**Goal of the exercise:**
What appears from the line containing "The trophy/purple turned" to the end of the listing below should be copied exactly, with no other lines.

**Provided records:**
---

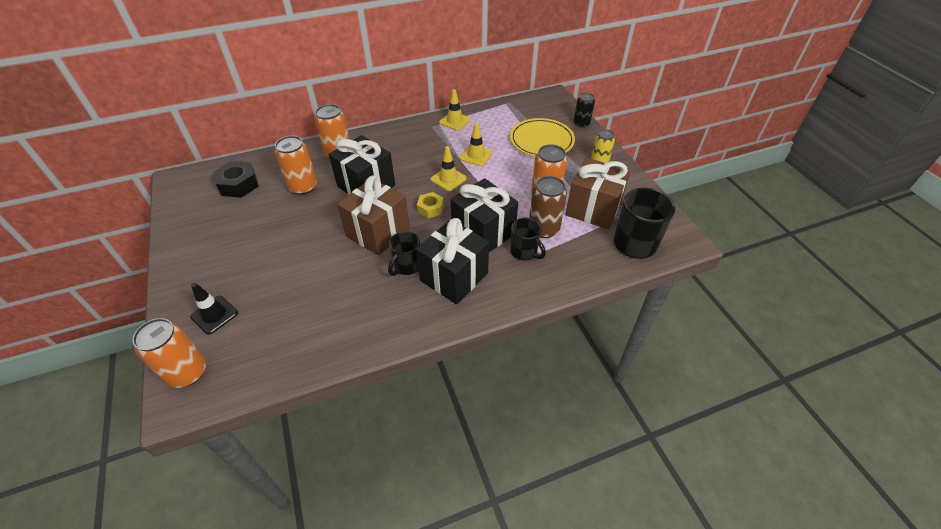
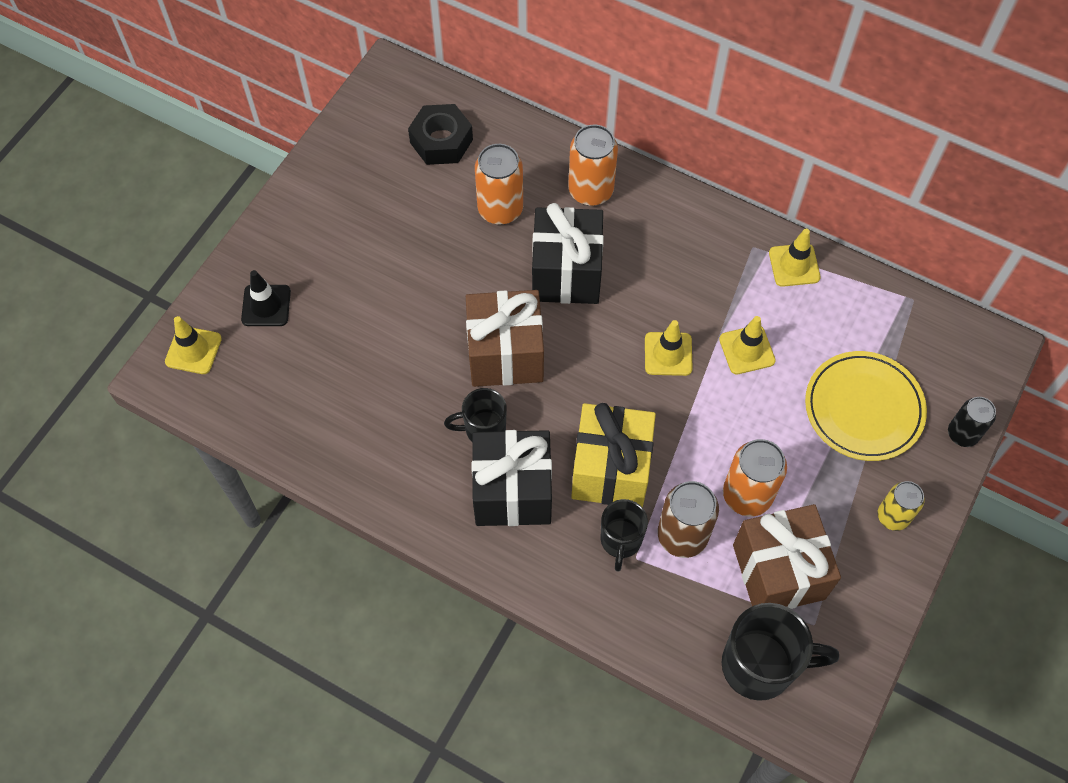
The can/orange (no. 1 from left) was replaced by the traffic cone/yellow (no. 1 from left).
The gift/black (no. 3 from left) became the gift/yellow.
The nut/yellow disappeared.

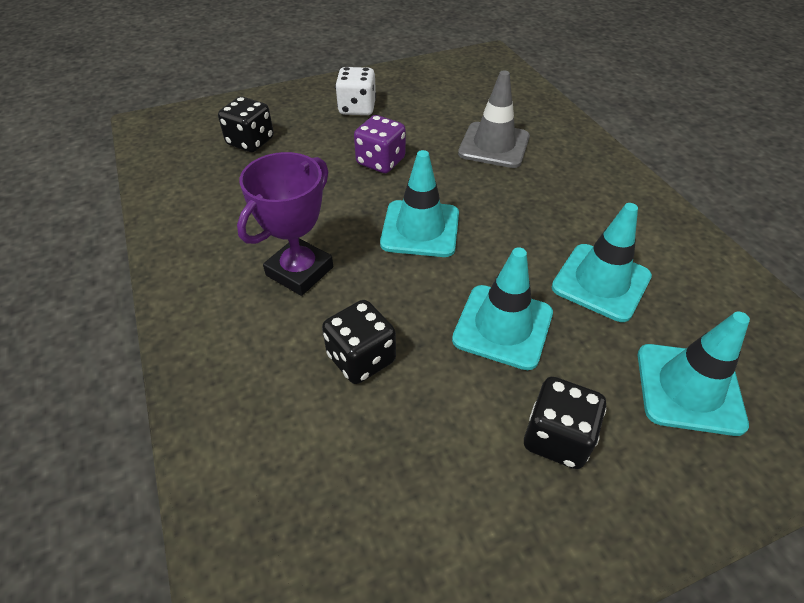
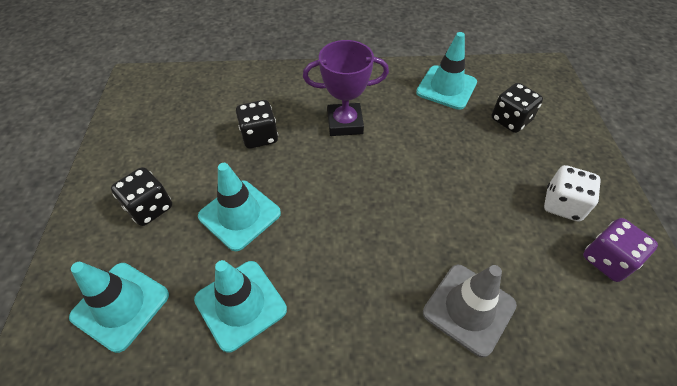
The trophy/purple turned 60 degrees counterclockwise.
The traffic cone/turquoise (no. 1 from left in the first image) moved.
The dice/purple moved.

---

**Written response:**
The trophy/purple turned 60 degrees counterclockwise.
The traffic cone/turquoise (no. 1 from left in the first image) moved.
The dice/purple moved.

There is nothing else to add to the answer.